## About this task:
Each line from the one that contains "purple cone: 7 -> 5" to the last line of the records below must be restated word for word.

Spatial object tracking data
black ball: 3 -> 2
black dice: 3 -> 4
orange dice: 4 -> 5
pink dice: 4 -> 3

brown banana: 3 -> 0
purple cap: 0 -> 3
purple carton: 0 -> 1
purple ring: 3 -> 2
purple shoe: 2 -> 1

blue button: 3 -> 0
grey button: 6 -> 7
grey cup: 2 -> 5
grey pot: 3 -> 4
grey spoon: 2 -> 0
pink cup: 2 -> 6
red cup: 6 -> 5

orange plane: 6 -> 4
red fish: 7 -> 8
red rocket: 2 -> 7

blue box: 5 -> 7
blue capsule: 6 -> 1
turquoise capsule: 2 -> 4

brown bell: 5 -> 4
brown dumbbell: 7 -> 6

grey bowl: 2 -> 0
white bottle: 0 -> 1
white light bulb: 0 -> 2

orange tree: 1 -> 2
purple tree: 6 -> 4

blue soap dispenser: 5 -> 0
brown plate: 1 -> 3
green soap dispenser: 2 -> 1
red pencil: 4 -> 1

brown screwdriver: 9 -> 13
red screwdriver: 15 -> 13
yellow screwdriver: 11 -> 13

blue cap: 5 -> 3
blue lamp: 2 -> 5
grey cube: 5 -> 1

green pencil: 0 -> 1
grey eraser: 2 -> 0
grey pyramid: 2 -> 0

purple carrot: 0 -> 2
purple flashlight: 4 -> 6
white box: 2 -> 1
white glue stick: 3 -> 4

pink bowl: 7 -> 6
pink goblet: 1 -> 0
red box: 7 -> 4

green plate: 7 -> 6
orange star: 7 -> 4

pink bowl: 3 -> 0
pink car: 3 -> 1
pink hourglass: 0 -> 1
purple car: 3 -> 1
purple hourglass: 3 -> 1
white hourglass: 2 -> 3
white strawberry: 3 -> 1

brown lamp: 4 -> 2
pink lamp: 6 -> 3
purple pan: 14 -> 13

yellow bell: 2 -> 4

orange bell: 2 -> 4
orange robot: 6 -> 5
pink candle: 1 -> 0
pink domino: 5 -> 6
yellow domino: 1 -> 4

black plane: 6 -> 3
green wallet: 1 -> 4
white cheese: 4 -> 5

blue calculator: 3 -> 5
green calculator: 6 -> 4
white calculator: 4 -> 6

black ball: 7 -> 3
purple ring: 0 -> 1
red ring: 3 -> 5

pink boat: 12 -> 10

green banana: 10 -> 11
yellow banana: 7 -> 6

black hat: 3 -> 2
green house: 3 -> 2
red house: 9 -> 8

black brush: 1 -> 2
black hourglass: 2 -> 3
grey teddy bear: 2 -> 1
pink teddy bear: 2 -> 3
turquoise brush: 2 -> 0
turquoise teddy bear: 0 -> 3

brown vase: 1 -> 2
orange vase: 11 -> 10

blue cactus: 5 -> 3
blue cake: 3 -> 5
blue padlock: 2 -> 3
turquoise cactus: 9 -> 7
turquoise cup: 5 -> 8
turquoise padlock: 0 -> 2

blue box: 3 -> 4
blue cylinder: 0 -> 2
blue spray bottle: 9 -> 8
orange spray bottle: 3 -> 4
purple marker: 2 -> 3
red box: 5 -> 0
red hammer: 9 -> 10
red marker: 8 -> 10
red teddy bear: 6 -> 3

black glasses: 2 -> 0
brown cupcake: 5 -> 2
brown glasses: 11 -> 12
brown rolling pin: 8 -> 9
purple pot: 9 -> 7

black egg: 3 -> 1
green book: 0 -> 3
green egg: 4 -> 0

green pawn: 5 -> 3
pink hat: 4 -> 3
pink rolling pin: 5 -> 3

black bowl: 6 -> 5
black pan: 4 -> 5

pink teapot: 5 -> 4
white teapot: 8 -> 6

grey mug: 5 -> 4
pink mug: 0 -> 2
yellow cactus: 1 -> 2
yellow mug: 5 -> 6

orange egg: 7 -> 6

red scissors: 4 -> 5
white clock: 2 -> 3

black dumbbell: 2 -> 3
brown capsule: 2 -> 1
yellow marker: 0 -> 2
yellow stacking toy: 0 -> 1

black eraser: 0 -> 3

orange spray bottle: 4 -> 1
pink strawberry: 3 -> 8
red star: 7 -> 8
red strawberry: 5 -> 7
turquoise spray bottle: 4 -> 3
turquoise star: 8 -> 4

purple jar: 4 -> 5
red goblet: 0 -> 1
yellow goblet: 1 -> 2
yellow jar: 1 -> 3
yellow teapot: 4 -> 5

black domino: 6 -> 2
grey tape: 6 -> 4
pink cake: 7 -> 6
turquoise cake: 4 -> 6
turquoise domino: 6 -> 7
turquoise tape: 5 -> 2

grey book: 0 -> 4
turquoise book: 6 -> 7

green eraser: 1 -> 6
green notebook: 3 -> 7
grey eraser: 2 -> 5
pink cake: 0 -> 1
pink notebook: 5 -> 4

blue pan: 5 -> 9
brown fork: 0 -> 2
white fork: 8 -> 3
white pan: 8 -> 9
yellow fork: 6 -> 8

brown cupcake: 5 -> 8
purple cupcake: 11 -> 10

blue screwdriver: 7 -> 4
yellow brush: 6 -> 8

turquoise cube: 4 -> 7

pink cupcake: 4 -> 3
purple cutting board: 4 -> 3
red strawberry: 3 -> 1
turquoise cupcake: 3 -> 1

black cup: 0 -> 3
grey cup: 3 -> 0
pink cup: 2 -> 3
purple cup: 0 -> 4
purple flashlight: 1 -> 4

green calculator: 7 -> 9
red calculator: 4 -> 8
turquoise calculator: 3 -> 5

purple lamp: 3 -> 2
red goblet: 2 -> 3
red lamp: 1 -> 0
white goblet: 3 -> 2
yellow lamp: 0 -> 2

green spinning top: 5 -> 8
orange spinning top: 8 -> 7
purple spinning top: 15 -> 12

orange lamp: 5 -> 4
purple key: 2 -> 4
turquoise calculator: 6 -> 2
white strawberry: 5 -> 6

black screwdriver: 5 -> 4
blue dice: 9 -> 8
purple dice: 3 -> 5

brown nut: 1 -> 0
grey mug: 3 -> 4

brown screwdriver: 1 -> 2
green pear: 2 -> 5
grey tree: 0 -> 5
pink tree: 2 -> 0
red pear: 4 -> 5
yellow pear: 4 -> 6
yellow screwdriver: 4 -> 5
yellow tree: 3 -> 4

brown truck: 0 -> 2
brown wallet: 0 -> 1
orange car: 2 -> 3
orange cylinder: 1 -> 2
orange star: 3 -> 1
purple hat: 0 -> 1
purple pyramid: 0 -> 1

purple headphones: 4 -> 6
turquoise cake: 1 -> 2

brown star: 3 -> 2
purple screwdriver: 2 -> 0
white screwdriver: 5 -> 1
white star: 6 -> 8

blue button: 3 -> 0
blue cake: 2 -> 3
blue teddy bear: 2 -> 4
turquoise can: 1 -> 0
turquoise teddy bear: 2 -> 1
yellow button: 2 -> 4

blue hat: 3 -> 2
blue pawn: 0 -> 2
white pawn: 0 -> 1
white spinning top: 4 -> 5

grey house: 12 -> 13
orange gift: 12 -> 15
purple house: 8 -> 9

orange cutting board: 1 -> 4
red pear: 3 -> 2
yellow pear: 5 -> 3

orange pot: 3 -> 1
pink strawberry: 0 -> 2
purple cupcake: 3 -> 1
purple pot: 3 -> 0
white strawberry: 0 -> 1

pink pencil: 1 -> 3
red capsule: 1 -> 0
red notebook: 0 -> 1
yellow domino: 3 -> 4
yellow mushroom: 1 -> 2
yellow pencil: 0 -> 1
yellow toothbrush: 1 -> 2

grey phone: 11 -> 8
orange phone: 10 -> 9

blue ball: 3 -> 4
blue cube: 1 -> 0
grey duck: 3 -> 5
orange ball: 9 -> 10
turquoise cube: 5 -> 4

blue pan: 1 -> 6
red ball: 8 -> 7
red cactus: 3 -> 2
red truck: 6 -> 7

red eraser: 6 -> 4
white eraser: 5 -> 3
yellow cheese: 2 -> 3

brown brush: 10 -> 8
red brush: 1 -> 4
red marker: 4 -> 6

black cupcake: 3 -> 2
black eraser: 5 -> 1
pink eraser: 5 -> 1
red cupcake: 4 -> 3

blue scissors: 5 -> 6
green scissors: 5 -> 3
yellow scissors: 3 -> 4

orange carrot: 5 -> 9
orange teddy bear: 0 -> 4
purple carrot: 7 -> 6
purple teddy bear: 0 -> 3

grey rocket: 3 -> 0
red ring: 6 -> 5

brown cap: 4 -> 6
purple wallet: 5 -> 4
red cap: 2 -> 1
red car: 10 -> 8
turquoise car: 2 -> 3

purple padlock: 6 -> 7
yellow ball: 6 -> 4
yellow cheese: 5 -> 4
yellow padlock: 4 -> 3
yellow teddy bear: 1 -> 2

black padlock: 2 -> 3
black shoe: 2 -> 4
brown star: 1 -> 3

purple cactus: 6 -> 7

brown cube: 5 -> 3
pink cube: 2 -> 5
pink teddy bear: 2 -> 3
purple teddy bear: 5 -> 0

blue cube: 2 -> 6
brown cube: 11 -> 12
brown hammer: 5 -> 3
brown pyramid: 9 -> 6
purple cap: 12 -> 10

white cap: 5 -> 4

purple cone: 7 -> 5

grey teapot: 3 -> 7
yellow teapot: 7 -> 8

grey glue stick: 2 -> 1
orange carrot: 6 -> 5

## Answer for this exercise:
purple cone: 7 -> 5

grey teapot: 3 -> 7
yellow teapot: 7 -> 8

grey glue stick: 2 -> 1
orange carrot: 6 -> 5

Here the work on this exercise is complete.